* _Work order_
Please retype the entries below exactly as they are written.

(Entries taken from a collection)
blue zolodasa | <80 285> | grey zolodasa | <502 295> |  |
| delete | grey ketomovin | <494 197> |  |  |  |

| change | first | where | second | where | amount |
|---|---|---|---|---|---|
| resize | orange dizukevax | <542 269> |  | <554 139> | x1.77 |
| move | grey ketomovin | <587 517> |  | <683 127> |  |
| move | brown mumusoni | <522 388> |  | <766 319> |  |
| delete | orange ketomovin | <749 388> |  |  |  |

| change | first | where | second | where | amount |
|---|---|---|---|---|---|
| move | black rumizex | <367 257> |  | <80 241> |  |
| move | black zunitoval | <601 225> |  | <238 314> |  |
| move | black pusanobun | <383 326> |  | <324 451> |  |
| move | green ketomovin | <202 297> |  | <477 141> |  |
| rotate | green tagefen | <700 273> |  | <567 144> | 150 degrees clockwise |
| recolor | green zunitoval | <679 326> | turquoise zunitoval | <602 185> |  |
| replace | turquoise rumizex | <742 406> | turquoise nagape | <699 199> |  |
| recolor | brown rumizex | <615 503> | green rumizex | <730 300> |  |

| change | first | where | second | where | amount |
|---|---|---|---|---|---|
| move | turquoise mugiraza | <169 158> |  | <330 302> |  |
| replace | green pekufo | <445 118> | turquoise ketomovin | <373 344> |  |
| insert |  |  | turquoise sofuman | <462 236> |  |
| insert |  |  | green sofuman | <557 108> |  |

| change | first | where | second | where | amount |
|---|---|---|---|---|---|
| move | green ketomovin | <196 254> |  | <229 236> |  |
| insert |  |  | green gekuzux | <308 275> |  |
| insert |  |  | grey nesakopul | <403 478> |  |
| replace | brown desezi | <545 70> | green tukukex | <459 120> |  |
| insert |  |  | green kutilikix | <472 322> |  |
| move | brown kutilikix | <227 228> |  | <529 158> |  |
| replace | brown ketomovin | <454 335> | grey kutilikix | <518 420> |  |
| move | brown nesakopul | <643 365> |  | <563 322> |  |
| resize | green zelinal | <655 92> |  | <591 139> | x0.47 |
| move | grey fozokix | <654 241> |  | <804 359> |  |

* _Solution below_
blue zolodasa | <80 285> | grey zolodasa | <502 295> |  |
| delete | grey ketomovin | <494 197> |  |  |  |

| change | first | where | second | where | amount |
|---|---|---|---|---|---|
| resize | orange dizukevax | <542 269> |  | <554 139> | x1.77 |
| move | grey ketomovin | <587 517> |  | <683 127> |  |
| move | brown mumusoni | <522 388> |  | <766 319> |  |
| delete | orange ketomovin | <749 388> |  |  |  |

| change | first | where | second | where | amount |
|---|---|---|---|---|---|
| move | black rumizex | <367 257> |  | <80 241> |  |
| move | black zunitoval | <601 225> |  | <238 314> |  |
| move | black pusanobun | <383 326> |  | <324 451> |  |
| move | green ketomovin | <202 297> |  | <477 141> |  |
| rotate | green tagefen | <700 273> |  | <567 144> | 150 degrees clockwise |
| recolor | green zunitoval | <679 326> | turquoise zunitoval | <602 185> |  |
| replace | turquoise rumizex | <742 406> | turquoise nagape | <699 199> |  |
| recolor | brown rumizex | <615 503> | green rumizex | <730 300> |  |

| change | first | where | second | where | amount |
|---|---|---|---|---|---|
| move | turquoise mugiraza | <169 158> |  | <330 302> |  |
| replace | green pekufo | <445 118> | turquoise ketomovin | <373 344> |  |
| insert |  |  | turquoise sofuman | <462 236> |  |
| insert |  |  | green sofuman | <557 108> |  |

| change | first | where | second | where | amount |
|---|---|---|---|---|---|
| move | green ketomovin | <196 254> |  | <229 236> |  |
| insert |  |  | green gekuzux | <308 275> |  |
| insert |  |  | grey nesakopul | <403 478> |  |
| replace | brown desezi | <545 70> | green tukukex | <459 120> |  |
| insert |  |  | green kutilikix | <472 322> |  |
| move | brown kutilikix | <227 228> |  | <529 158> |  |
| replace | brown ketomovin | <454 335> | grey kutilikix | <518 420> |  |
| move | brown nesakopul | <643 365> |  | <563 322> |  |
| resize | green zelinal | <655 92> |  | <591 139> | x0.47 |
| move | grey fozokix | <654 241> |  | <804 359> |  |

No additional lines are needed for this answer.